Goal of the exercise:
Recast the data below as a numbered list of its movement and rotation lines, leaving out any blank lines. Omit the pictures from your answer.

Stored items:

"""

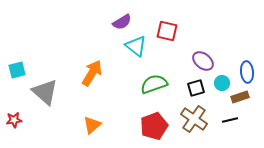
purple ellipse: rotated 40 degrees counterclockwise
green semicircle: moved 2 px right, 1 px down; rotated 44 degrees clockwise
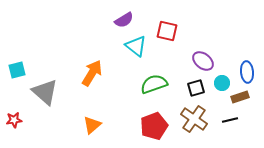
purple semicircle: moved 2 px right, 2 px up
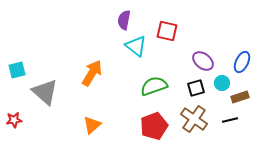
purple semicircle: rotated 132 degrees clockwise
blue ellipse: moved 5 px left, 10 px up; rotated 30 degrees clockwise
green semicircle: moved 2 px down
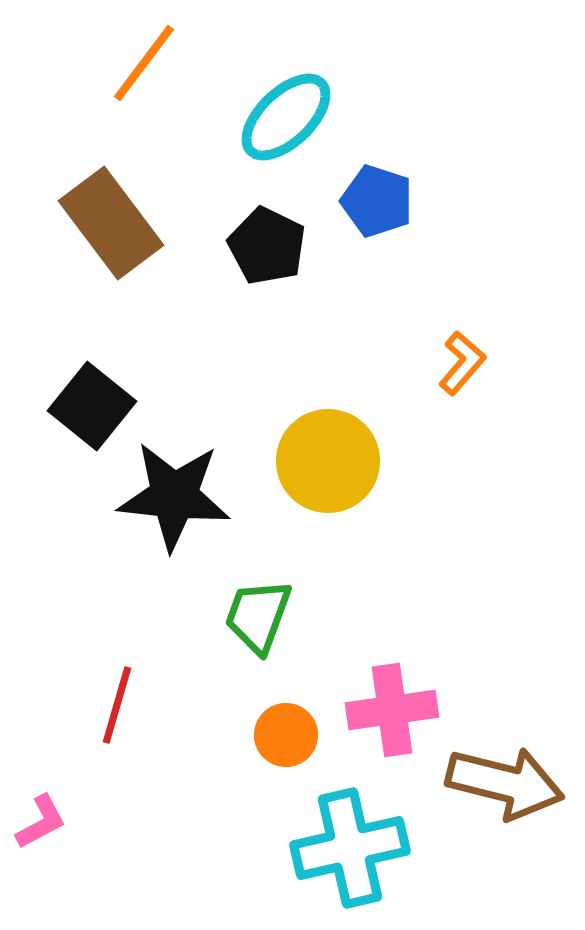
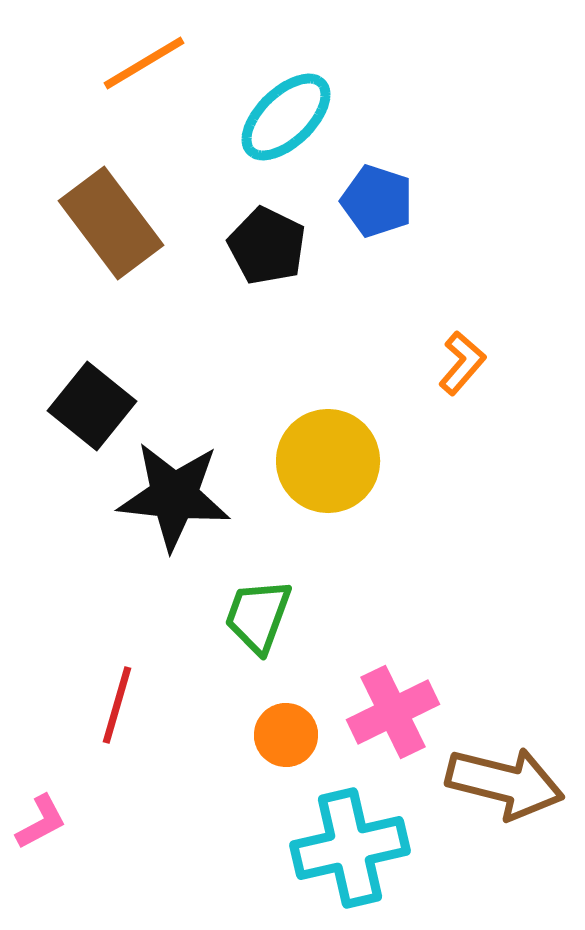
orange line: rotated 22 degrees clockwise
pink cross: moved 1 px right, 2 px down; rotated 18 degrees counterclockwise
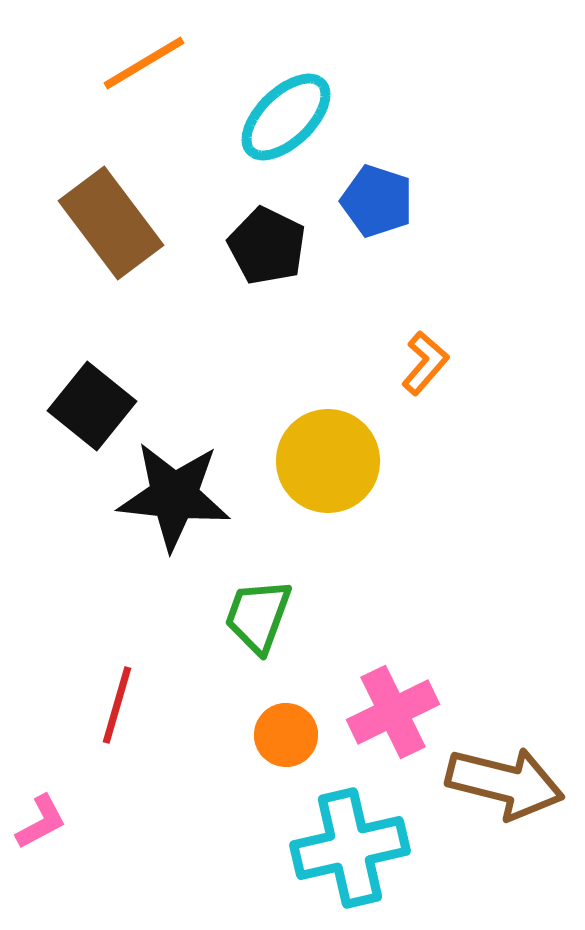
orange L-shape: moved 37 px left
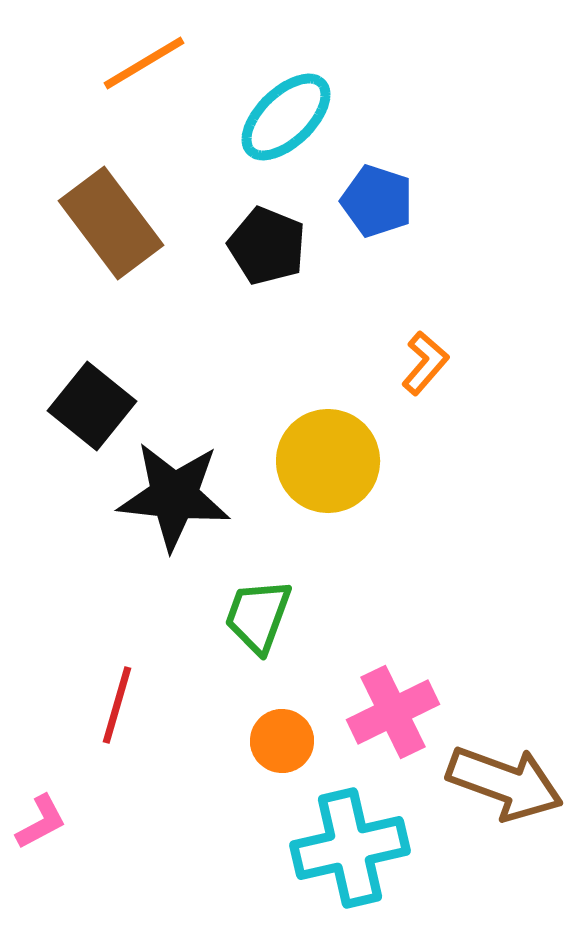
black pentagon: rotated 4 degrees counterclockwise
orange circle: moved 4 px left, 6 px down
brown arrow: rotated 6 degrees clockwise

"""

Completed exercise:
1. purple ellipse: rotated 40 degrees counterclockwise
2. green semicircle: moved 2 px right, 1 px down; rotated 44 degrees clockwise
3. purple semicircle: moved 2 px right, 2 px up
4. purple semicircle: rotated 132 degrees clockwise
5. blue ellipse: moved 5 px left, 10 px up; rotated 30 degrees clockwise
6. green semicircle: moved 2 px down
7. orange line: rotated 22 degrees clockwise
8. pink cross: moved 1 px right, 2 px down; rotated 18 degrees counterclockwise
9. orange L-shape: moved 37 px left
10. black pentagon: rotated 4 degrees counterclockwise
11. orange circle: moved 4 px left, 6 px down
12. brown arrow: rotated 6 degrees clockwise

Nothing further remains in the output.